■ **Exercise**: Only the lines below between the one holding "J201 pin 1: DGND -> VDD" and the one holding "R2: none -> 100k (+5V, W10)", inclusive, are to be reproduced word for word; the pictures are to be left out.

Segment Start: Recorded information

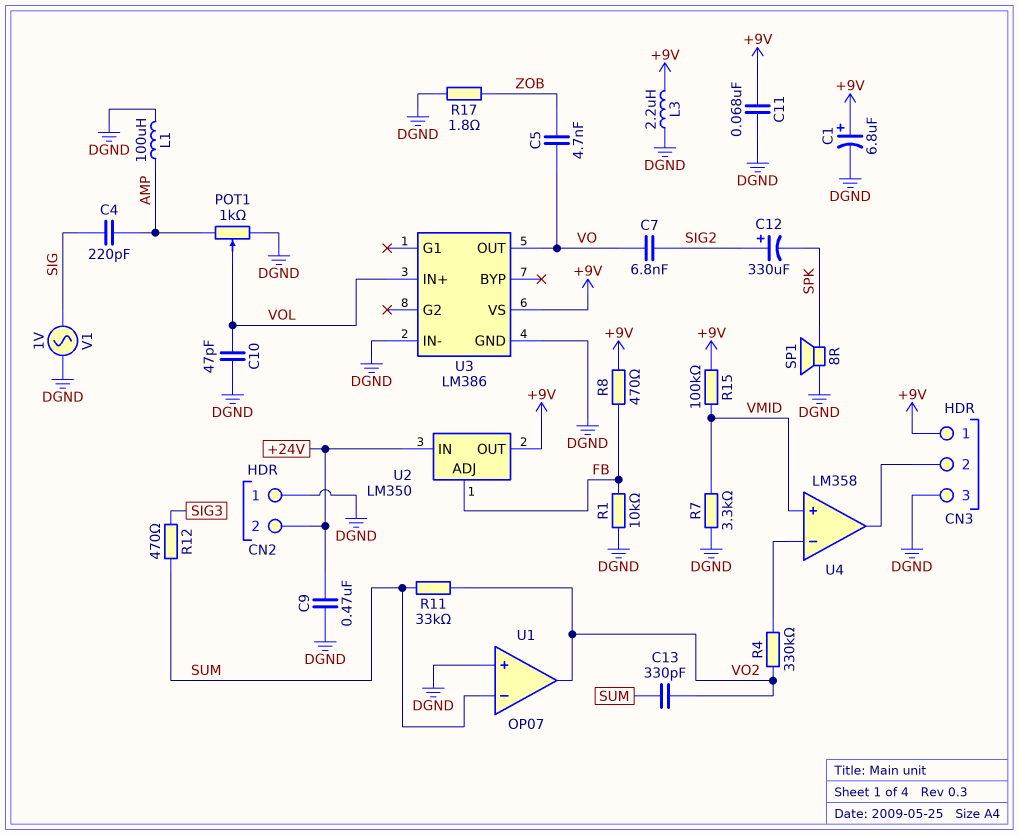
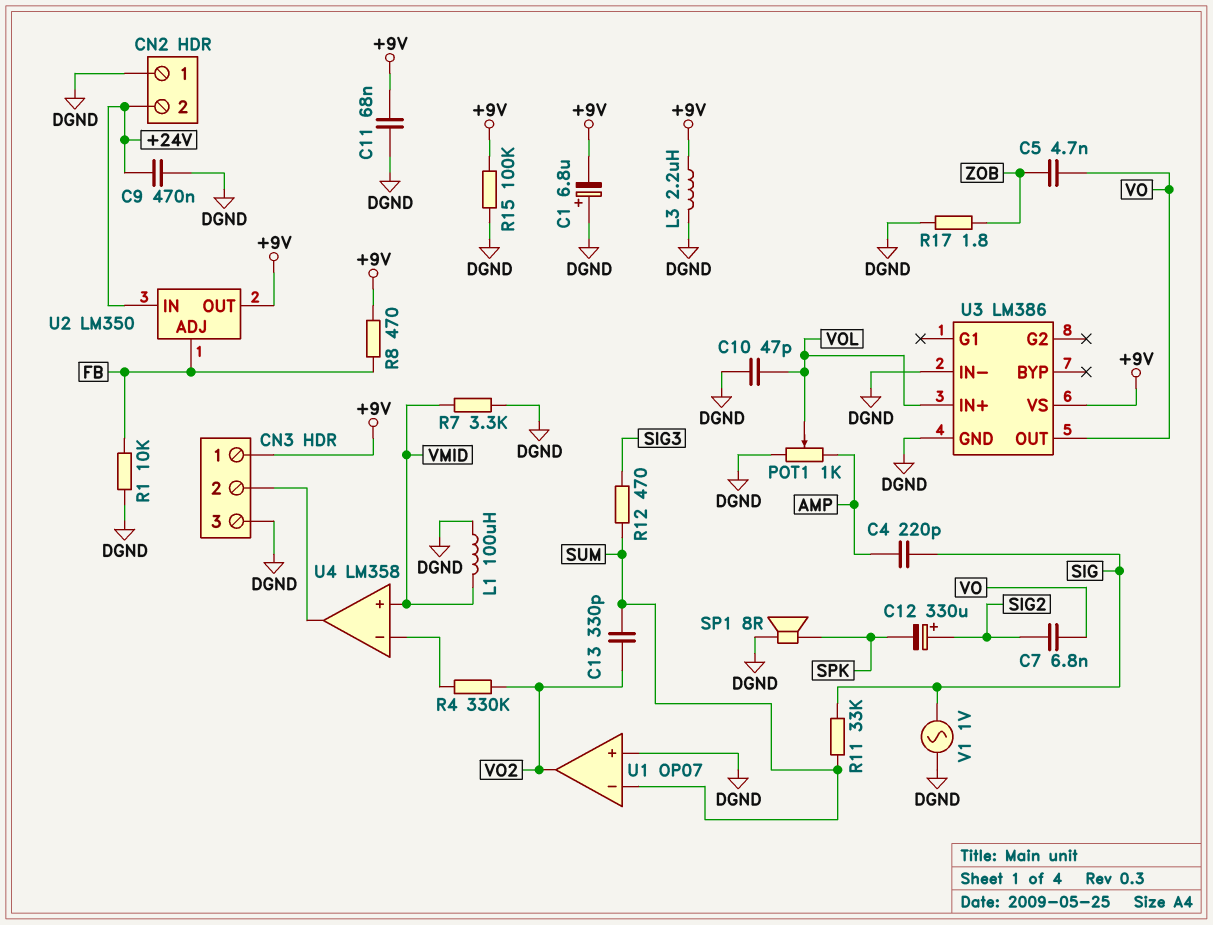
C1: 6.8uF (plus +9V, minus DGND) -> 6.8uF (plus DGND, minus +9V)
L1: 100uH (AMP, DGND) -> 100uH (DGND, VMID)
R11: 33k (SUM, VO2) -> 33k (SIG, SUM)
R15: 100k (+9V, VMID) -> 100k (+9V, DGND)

Segment End: Recorded information
Segment Start: Recorded information

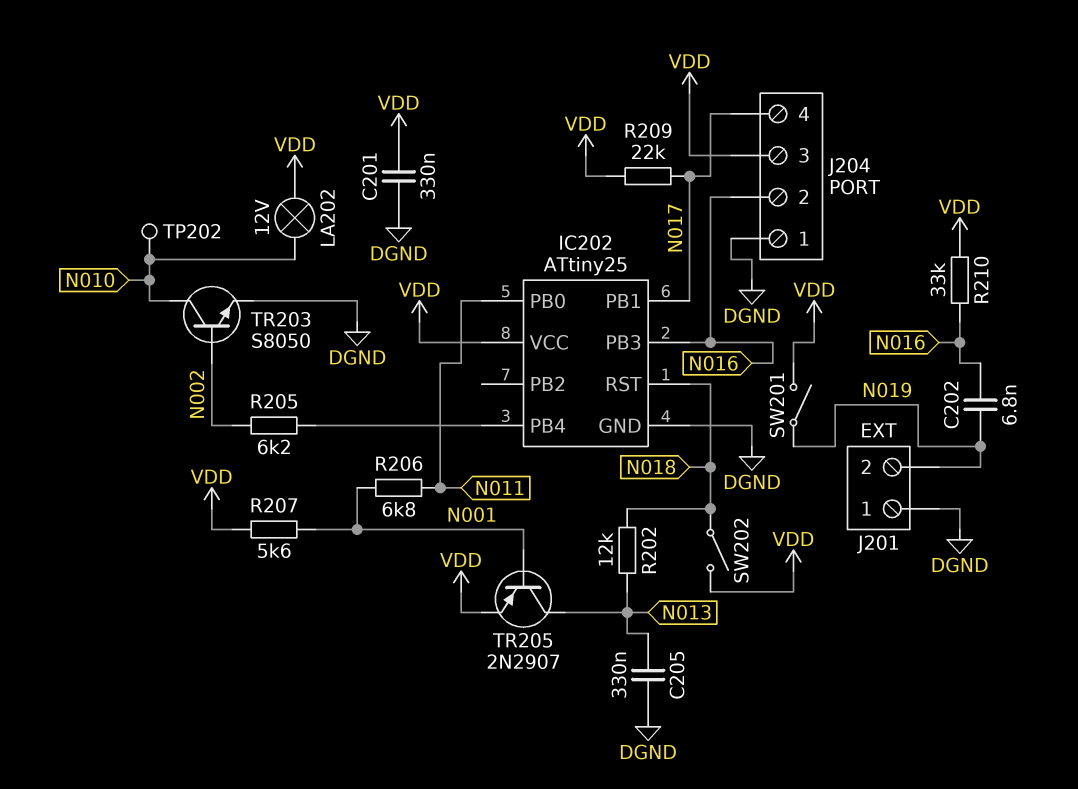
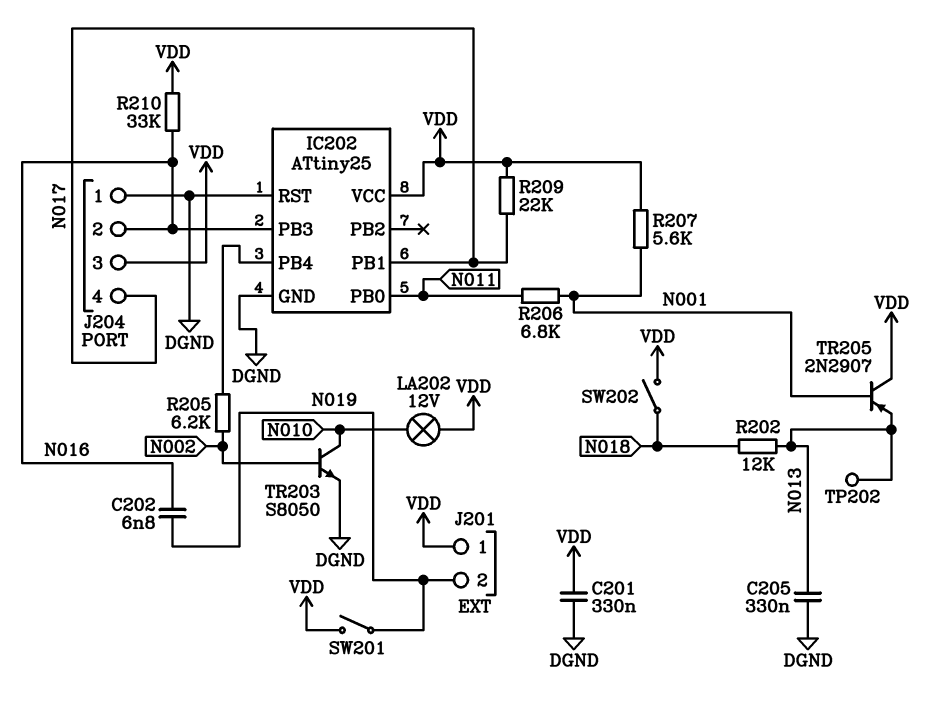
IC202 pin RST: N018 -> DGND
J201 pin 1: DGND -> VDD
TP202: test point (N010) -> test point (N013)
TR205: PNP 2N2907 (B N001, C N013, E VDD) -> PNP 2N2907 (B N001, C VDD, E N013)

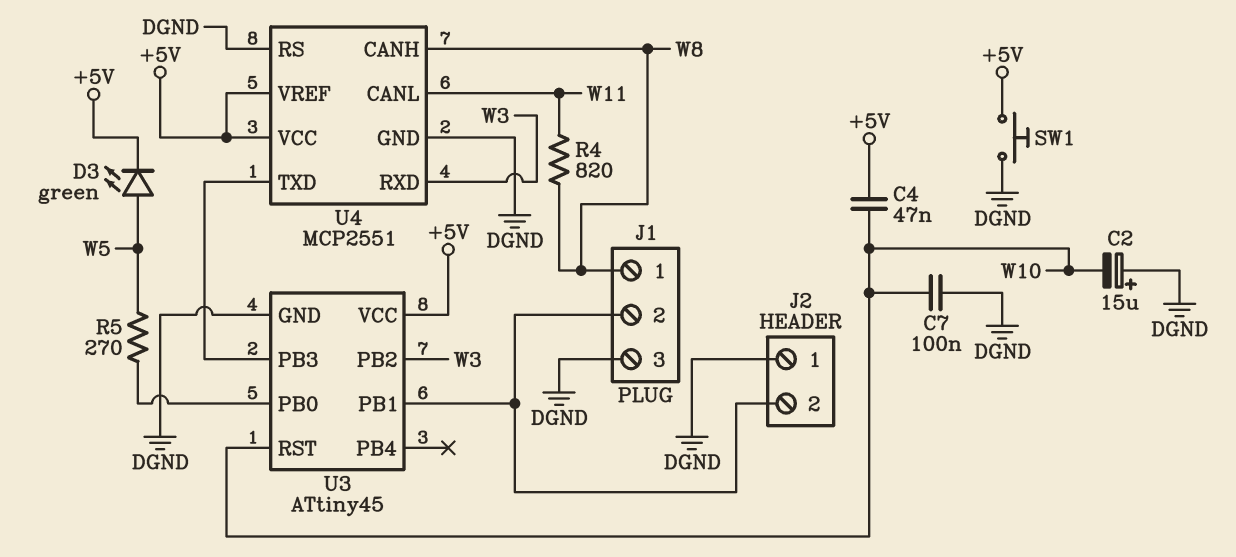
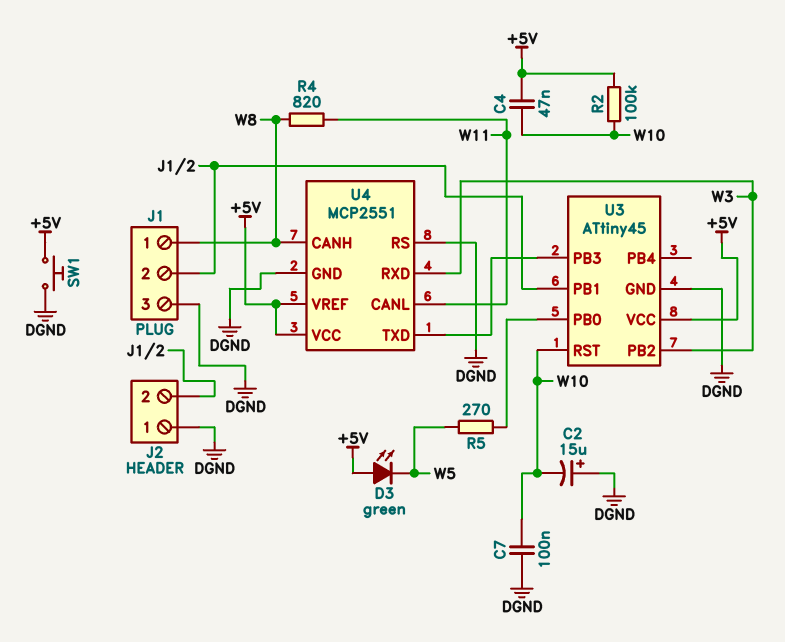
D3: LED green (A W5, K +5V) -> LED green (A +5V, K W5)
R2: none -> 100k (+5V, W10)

Segment End: Recorded information
Segment Start: Recorded information

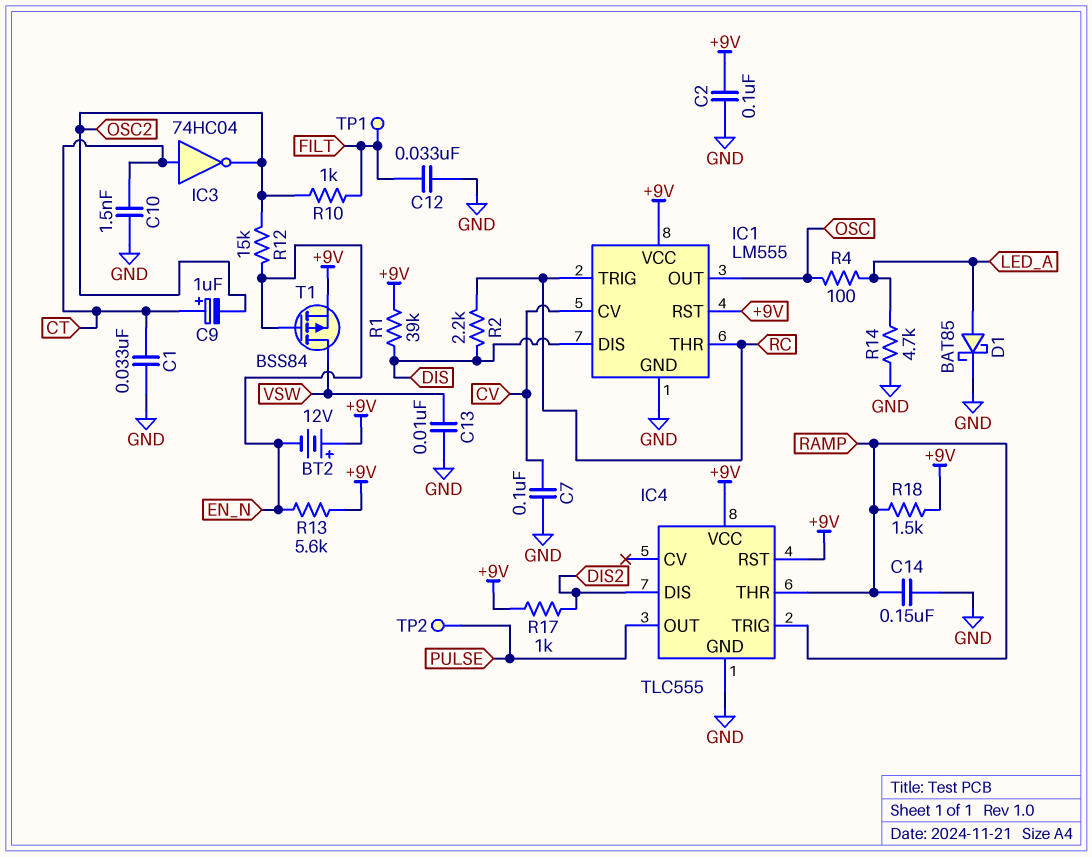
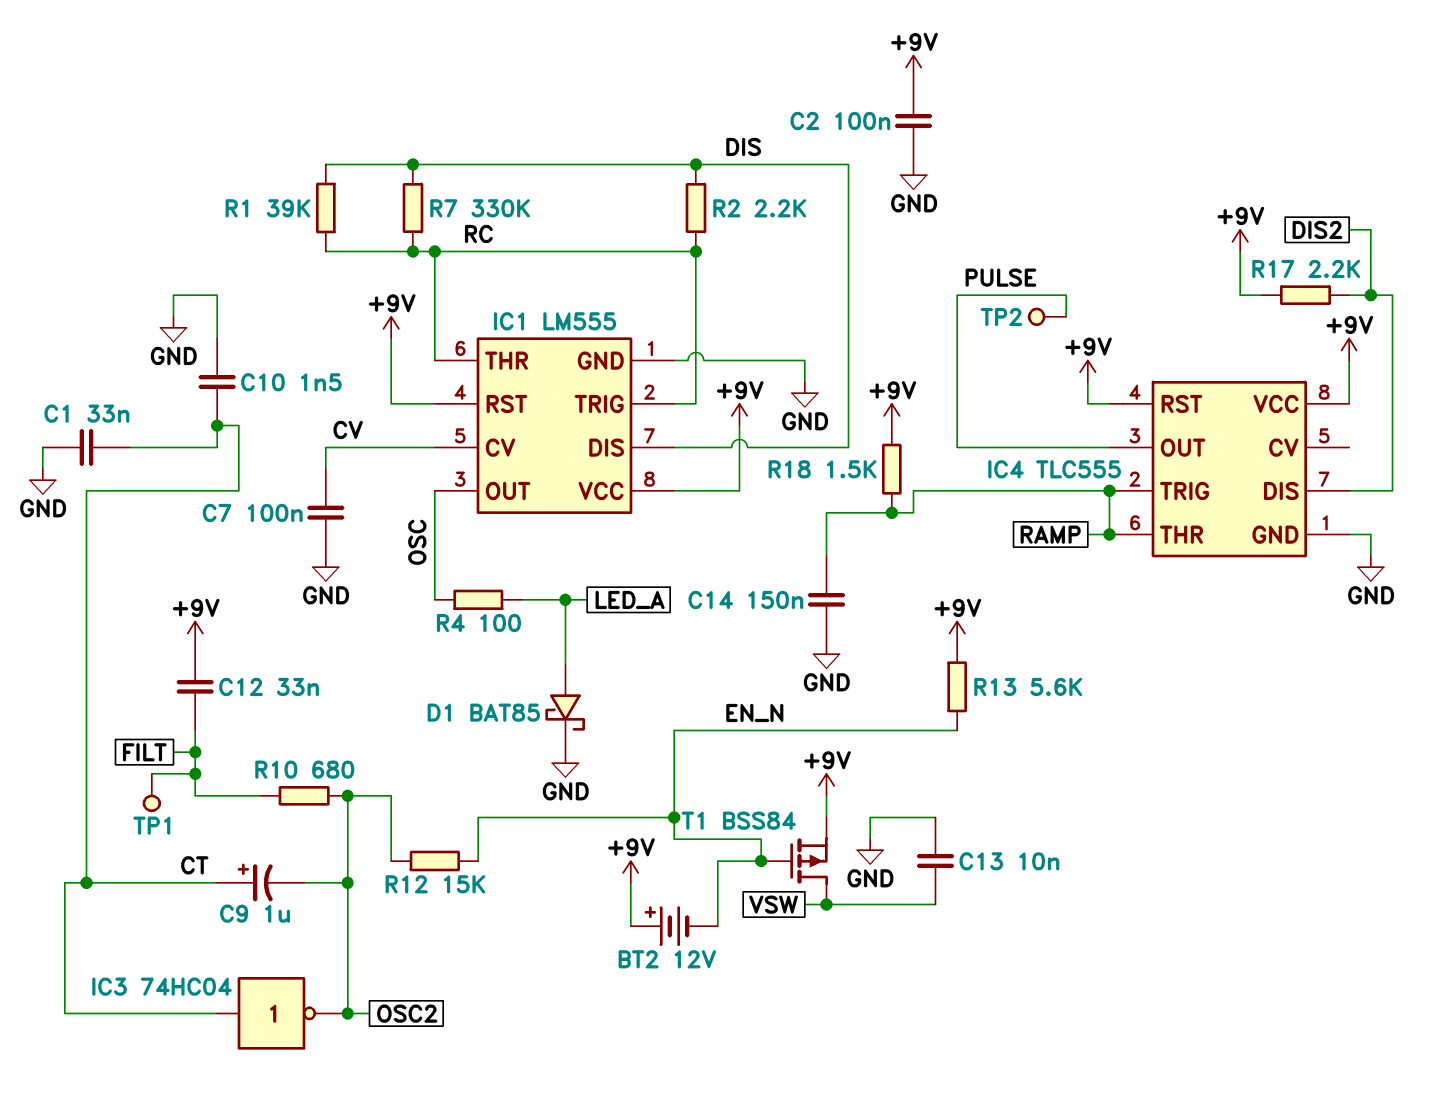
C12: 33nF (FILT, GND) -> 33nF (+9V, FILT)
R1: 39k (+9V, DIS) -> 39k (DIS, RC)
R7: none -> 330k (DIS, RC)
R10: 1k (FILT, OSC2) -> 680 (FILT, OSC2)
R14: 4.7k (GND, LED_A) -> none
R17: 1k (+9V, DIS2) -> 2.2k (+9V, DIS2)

Segment End: Recorded information

■ **Finished task**:
J201 pin 1: DGND -> VDD
TP202: test point (N010) -> test point (N013)
TR205: PNP 2N2907 (B N001, C N013, E VDD) -> PNP 2N2907 (B N001, C VDD, E N013)

D3: LED green (A W5, K +5V) -> LED green (A +5V, K W5)
R2: none -> 100k (+5V, W10)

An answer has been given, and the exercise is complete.